Entries from a dataset:
◇ ◇ ◇ ◇

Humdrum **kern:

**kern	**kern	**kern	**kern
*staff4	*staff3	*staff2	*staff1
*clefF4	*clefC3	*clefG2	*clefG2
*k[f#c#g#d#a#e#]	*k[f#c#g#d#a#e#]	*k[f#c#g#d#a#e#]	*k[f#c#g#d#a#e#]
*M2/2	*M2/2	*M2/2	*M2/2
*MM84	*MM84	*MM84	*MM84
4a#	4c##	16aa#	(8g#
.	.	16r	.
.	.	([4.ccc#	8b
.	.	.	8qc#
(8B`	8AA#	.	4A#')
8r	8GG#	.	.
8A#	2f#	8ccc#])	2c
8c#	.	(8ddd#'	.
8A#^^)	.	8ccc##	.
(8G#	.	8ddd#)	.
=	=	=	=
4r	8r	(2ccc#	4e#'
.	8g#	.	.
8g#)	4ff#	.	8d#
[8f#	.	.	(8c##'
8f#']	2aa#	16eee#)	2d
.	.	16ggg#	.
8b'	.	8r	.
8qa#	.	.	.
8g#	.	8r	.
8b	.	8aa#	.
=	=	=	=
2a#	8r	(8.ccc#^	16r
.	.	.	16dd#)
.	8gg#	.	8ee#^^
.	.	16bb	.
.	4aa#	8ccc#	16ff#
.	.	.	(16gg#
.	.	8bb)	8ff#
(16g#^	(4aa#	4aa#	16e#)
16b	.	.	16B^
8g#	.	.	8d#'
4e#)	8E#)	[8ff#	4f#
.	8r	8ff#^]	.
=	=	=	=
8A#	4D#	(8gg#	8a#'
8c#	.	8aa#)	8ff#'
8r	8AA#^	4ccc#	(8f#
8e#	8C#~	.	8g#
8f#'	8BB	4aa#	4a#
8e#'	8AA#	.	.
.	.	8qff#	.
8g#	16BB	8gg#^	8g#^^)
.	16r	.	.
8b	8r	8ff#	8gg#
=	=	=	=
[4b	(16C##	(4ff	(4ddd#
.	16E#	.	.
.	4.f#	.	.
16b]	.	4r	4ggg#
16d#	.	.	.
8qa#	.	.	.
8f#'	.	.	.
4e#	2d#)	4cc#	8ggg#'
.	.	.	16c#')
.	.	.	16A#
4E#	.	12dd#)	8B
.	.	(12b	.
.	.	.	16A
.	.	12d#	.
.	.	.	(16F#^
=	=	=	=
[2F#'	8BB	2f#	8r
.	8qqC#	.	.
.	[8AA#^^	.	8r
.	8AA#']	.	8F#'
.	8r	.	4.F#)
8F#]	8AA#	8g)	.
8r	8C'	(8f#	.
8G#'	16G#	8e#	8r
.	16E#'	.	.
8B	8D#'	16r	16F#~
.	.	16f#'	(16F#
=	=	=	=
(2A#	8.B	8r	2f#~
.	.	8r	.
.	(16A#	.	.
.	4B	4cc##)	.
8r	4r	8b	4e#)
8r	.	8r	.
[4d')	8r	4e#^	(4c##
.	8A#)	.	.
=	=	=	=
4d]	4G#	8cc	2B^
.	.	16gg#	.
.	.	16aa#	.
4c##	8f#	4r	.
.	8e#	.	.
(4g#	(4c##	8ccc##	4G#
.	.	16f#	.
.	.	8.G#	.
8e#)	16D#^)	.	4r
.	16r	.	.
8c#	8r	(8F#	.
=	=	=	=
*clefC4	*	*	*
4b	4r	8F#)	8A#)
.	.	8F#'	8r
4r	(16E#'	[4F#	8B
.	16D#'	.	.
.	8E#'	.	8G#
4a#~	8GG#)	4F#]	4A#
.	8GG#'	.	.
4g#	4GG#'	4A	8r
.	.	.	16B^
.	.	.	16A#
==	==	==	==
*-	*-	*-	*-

◇ ◇ ◇ ◇

**Problem to work on**
Copy out every line of the entry above with no changes.

**Solution for this exercise**
Humdrum **kern:

**kern	**kern	**kern	**kern
*staff4	*staff3	*staff2	*staff1
*clefF4	*clefC3	*clefG2	*clefG2
*k[f#c#g#d#a#e#]	*k[f#c#g#d#a#e#]	*k[f#c#g#d#a#e#]	*k[f#c#g#d#a#e#]
*M2/2	*M2/2	*M2/2	*M2/2
*MM84	*MM84	*MM84	*MM84
4a#	4c##	16aa#	(8g#
.	.	16r	.
.	.	([4.ccc#	8b
.	.	.	8qc#
(8B`	8AA#	.	4A#')
8r	8GG#	.	.
8A#	2f#	8ccc#])	2c
8c#	.	(8ddd#'	.
8A#^^)	.	8ccc##	.
(8G#	.	8ddd#)	.
=	=	=	=
4r	8r	(2ccc#	4e#'
.	8g#	.	.
8g#)	4ff#	.	8d#
[8f#	.	.	(8c##'
8f#']	2aa#	16eee#)	2d
.	.	16ggg#	.
8b'	.	8r	.
8qa#	.	.	.
8g#	.	8r	.
8b	.	8aa#	.
=	=	=	=
2a#	8r	(8.ccc#^	16r
.	.	.	16dd#)
.	8gg#	.	8ee#^^
.	.	16bb	.
.	4aa#	8ccc#	16ff#
.	.	.	(16gg#
.	.	8bb)	8ff#
(16g#^	(4aa#	4aa#	16e#)
16b	.	.	16B^
8g#	.	.	8d#'
4e#)	8E#)	[8ff#	4f#
.	8r	8ff#^]	.
=	=	=	=
8A#	4D#	(8gg#	8a#'
8c#	.	8aa#)	8ff#'
8r	8AA#^	4ccc#	(8f#
8e#	8C#~	.	8g#
8f#'	8BB	4aa#	4a#
8e#'	8AA#	.	.
.	.	8qff#	.
8g#	16BB	8gg#^	8g#^^)
.	16r	.	.
8b	8r	8ff#	8gg#
=	=	=	=
[4b	(16C##	(4ff	(4ddd#
.	16E#	.	.
.	4.f#	.	.
16b]	.	4r	4ggg#
16d#	.	.	.
8qa#	.	.	.
8f#'	.	.	.
4e#	2d#)	4cc#	8ggg#'
.	.	.	16c#')
.	.	.	16A#
4E#	.	12dd#)	8B
.	.	(12b	.
.	.	.	16A
.	.	12d#	.
.	.	.	(16F#^
=	=	=	=
[2F#'	8BB	2f#	8r
.	8qqC#	.	.
.	[8AA#^^	.	8r
.	8AA#']	.	8F#'
.	8r	.	4.F#)
8F#]	8AA#	8g)	.
8r	8C'	(8f#	.
8G#'	16G#	8e#	8r
.	16E#'	.	.
8B	8D#'	16r	16F#~
.	.	16f#'	(16F#
=	=	=	=
(2A#	8.B	8r	2f#~
.	.	8r	.
.	(16A#	.	.
.	4B	4cc##)	.
8r	4r	8b	4e#)
8r	.	8r	.
[4d')	8r	4e#^	(4c##
.	8A#)	.	.
=	=	=	=
4d]	4G#	8cc	2B^
.	.	16gg#	.
.	.	16aa#	.
4c##	8f#	4r	.
.	8e#	.	.
(4g#	(4c##	8ccc##	4G#
.	.	16f#	.
.	.	8.G#	.
8e#)	16D#^)	.	4r
.	16r	.	.
8c#	8r	(8F#	.
=	=	=	=
*clefC4	*	*	*
4b	4r	8F#)	8A#)
.	.	8F#'	8r
4r	(16E#'	[4F#	8B
.	16D#'	.	.
.	8E#'	.	8G#
4a#~	8GG#)	4F#]	4A#
.	8GG#'	.	.
4g#	4GG#'	4A	8r
.	.	.	16B^
.	.	.	16A#
==	==	==	==
*-	*-	*-	*-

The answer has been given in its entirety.